----- Input data

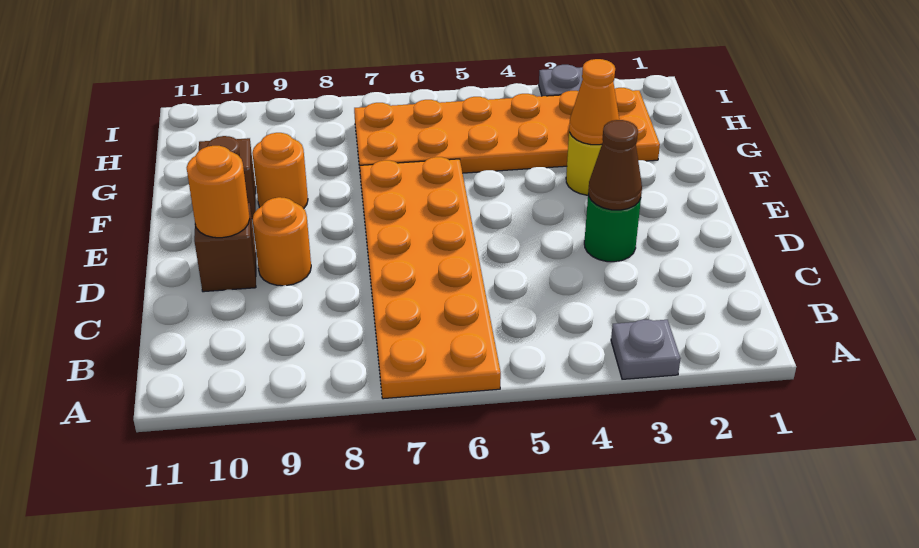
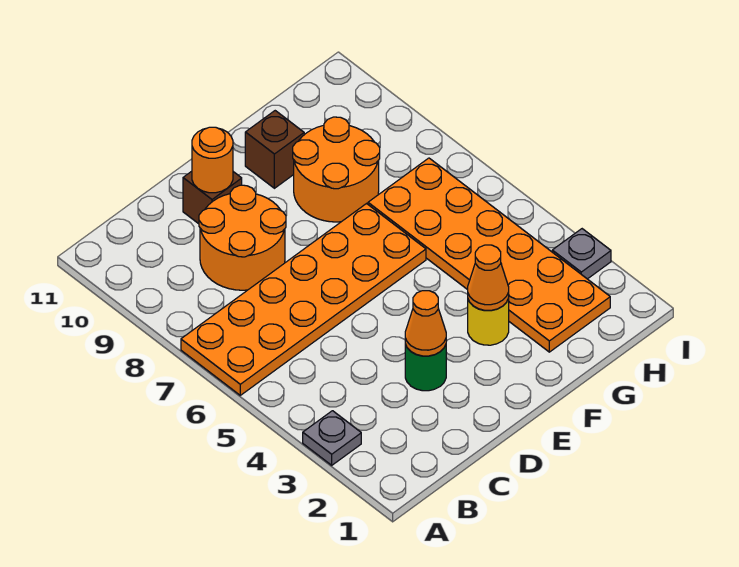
brown cone D3 level 2 -> orange cone D3 level 2
orange round brick D9 level 1 -> orange round brick C8:D9 level 1
orange round brick F9 level 1 -> orange round brick F8:G9 level 1

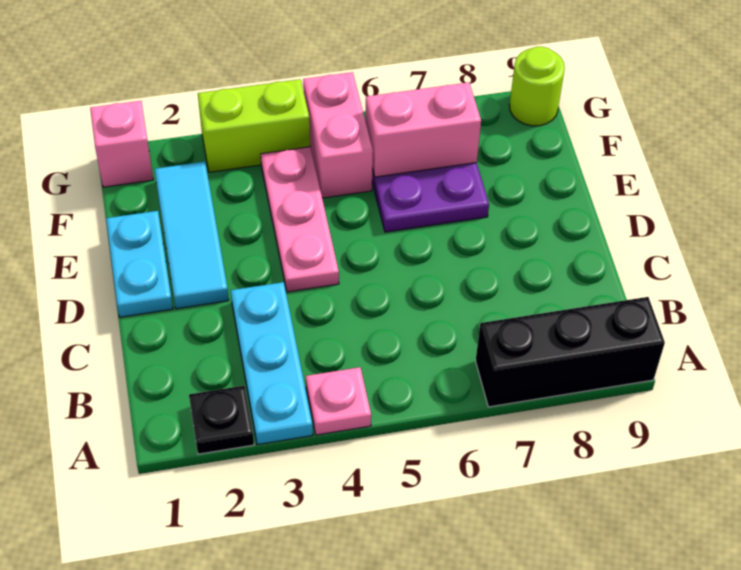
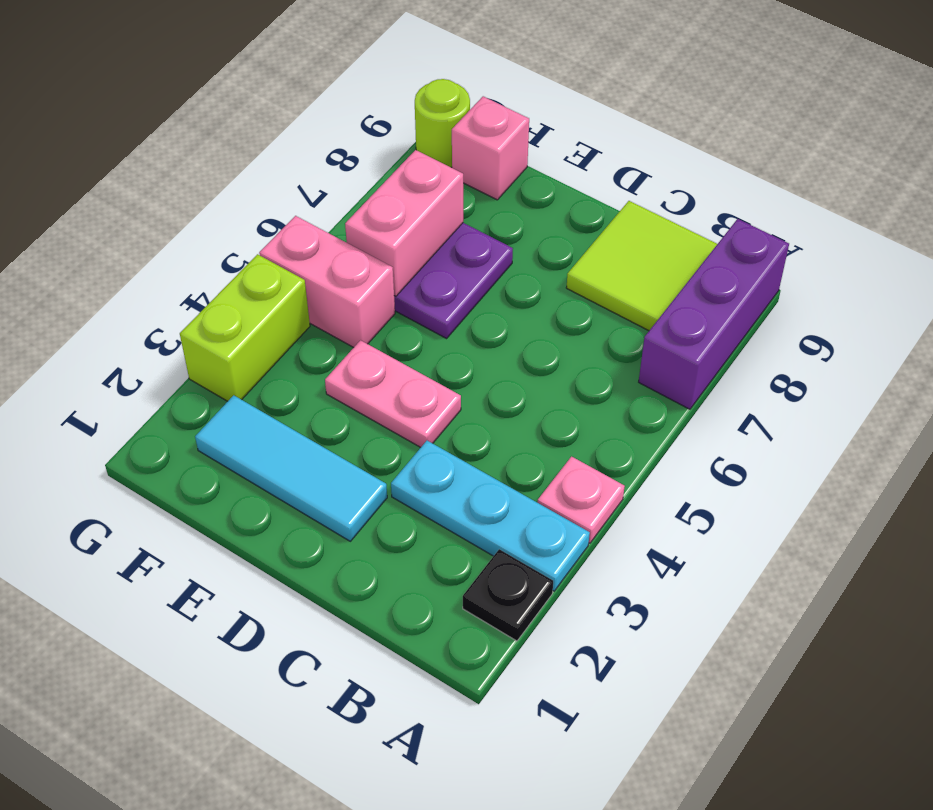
black brick A7:A9 level 1 -> purple brick A7:A9 level 1
none -> lime tile B8:C9 level 1
cyan plate D1:E1 level 1 -> none
pink plate D4:F4 level 1 -> pink plate D4:E4 level 1
pink brick G1 level 1 -> pink brick F9 level 1

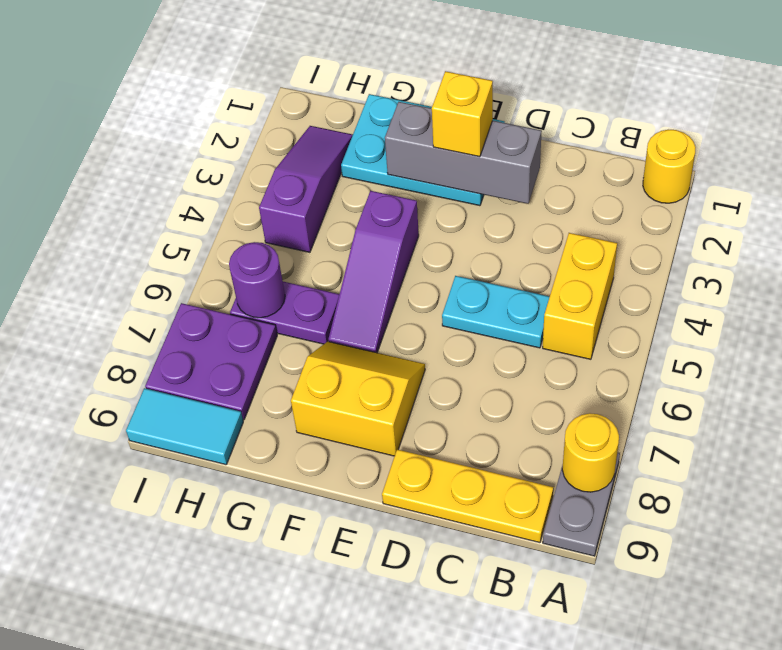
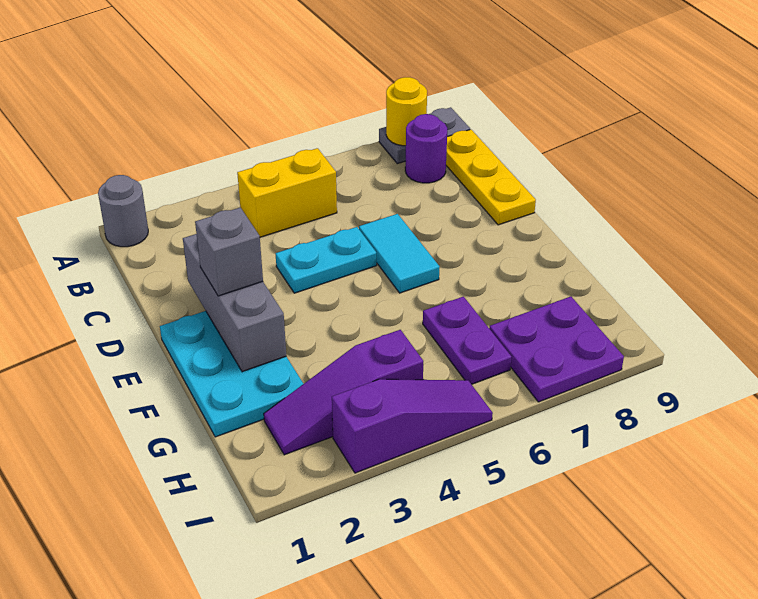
yellow round brick A1 level 1 -> grey round brick A1 level 1
cyan plate C5:D5 level 1 -> cyan plate D4:D5 level 1
yellow brick E2 level 3 -> grey brick E2 level 3
yellow slope E7:F8 level 1 top 8 -> none
purple slope F4:F6 level 1 top 4 -> purple slope I3:I5 level 1 top 3
purple round brick H6 level 2 -> purple round brick B8 level 1
cyan tile H9:I9 level 1 -> cyan tile D6:E6 level 1

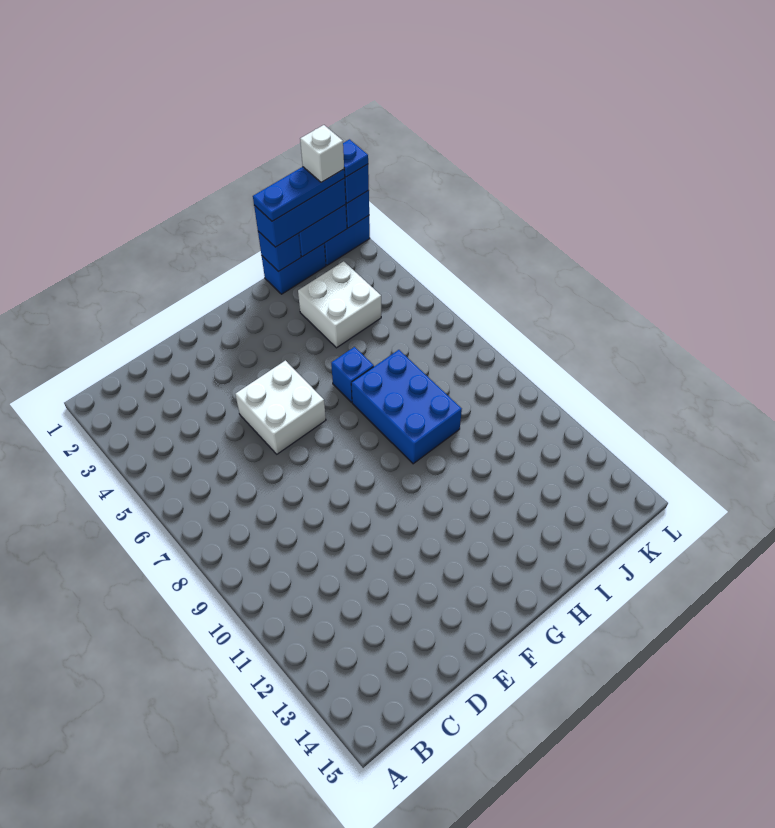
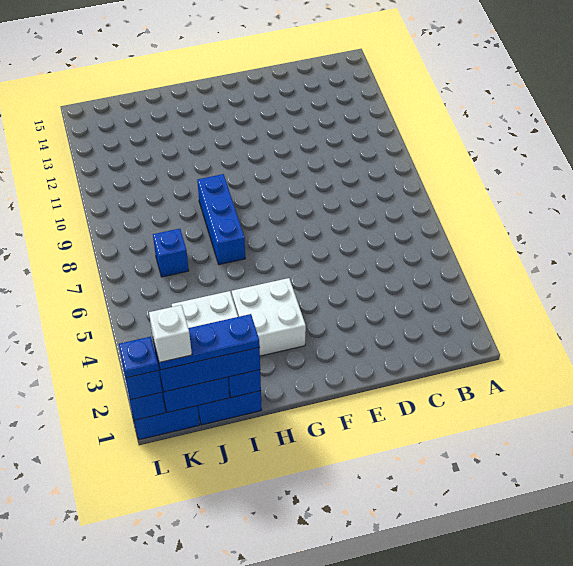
white brick E5:F6 level 1 -> white brick G3:H4 level 1
blue brick H6 level 1 -> blue brick J7 level 1
blue brick H7:I9 level 1 -> blue brick H7:H9 level 1

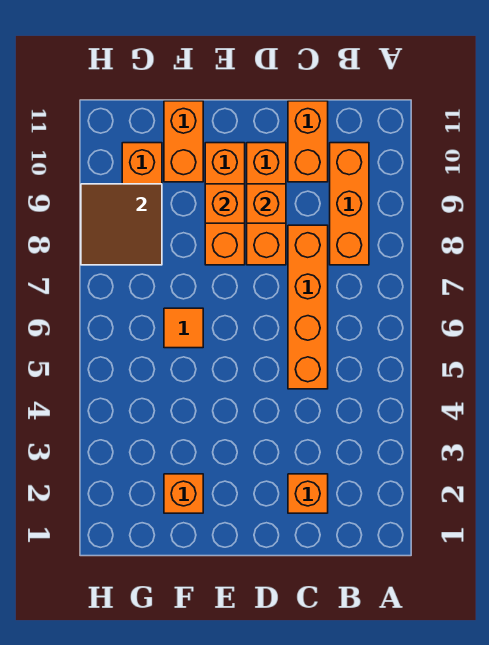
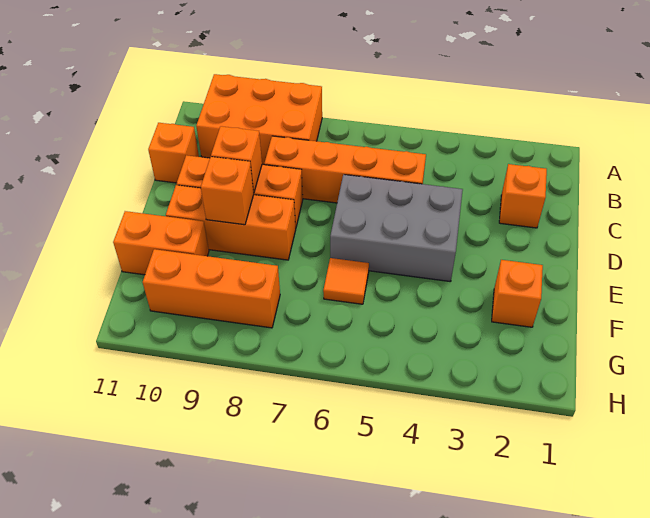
orange brick B8:B10 level 1 -> orange brick A8:B10 level 1
orange brick C10:C11 level 1 -> orange brick C11 level 1
none -> grey brick D4:E6 level 1
brown tile G8:H9 level 2 -> none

----------

What needs to be done
Everything in the data except the pictures must be retyped exactly.

Expected answer
brown cone D3 level 2 -> orange cone D3 level 2
orange round brick D9 level 1 -> orange round brick C8:D9 level 1
orange round brick F9 level 1 -> orange round brick F8:G9 level 1

black brick A7:A9 level 1 -> purple brick A7:A9 level 1
none -> lime tile B8:C9 level 1
cyan plate D1:E1 level 1 -> none
pink plate D4:F4 level 1 -> pink plate D4:E4 level 1
pink brick G1 level 1 -> pink brick F9 level 1

yellow round brick A1 level 1 -> grey round brick A1 level 1
cyan plate C5:D5 level 1 -> cyan plate D4:D5 level 1
yellow brick E2 level 3 -> grey brick E2 level 3
yellow slope E7:F8 level 1 top 8 -> none
purple slope F4:F6 level 1 top 4 -> purple slope I3:I5 level 1 top 3
purple round brick H6 level 2 -> purple round brick B8 level 1
cyan tile H9:I9 level 1 -> cyan tile D6:E6 level 1

white brick E5:F6 level 1 -> white brick G3:H4 level 1
blue brick H6 level 1 -> blue brick J7 level 1
blue brick H7:I9 level 1 -> blue brick H7:H9 level 1

orange brick B8:B10 level 1 -> orange brick A8:B10 level 1
orange brick C10:C11 level 1 -> orange brick C11 level 1
none -> grey brick D4:E6 level 1
brown tile G8:H9 level 2 -> none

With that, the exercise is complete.